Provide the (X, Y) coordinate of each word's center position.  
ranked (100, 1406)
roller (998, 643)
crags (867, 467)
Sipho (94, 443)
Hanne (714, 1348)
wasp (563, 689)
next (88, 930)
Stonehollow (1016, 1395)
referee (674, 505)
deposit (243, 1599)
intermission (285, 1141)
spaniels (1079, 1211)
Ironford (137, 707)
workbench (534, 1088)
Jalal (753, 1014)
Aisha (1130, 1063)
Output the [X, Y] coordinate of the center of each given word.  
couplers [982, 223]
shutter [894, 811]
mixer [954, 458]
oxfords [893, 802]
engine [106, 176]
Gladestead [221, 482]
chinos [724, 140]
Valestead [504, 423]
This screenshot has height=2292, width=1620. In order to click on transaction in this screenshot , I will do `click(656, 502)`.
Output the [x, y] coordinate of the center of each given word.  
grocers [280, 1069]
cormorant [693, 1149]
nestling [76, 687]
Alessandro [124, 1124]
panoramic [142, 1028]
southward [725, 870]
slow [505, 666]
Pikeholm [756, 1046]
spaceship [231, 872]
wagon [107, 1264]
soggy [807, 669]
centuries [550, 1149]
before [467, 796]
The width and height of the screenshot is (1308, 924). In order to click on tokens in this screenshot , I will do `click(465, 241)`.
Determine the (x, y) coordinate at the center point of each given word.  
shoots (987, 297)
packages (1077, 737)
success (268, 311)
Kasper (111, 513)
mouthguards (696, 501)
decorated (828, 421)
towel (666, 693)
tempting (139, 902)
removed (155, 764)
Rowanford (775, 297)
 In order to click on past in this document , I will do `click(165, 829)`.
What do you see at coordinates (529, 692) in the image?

========

**What you need to do**.
Please print the rows above from the one containing "centuries [550, 1149]" through the final row, both included, reproducing each character for character.

**Task solution**.
centuries [550, 1149]
before [467, 796]
The width and height of the screenshot is (1308, 924). In order to click on tokens in this screenshot , I will do `click(465, 241)`.
Determine the (x, y) coordinate at the center point of each given word.  
shoots (987, 297)
packages (1077, 737)
success (268, 311)
Kasper (111, 513)
mouthguards (696, 501)
decorated (828, 421)
towel (666, 693)
tempting (139, 902)
removed (155, 764)
Rowanford (775, 297)
 In order to click on past in this document , I will do `click(165, 829)`.
What do you see at coordinates (529, 692) in the image?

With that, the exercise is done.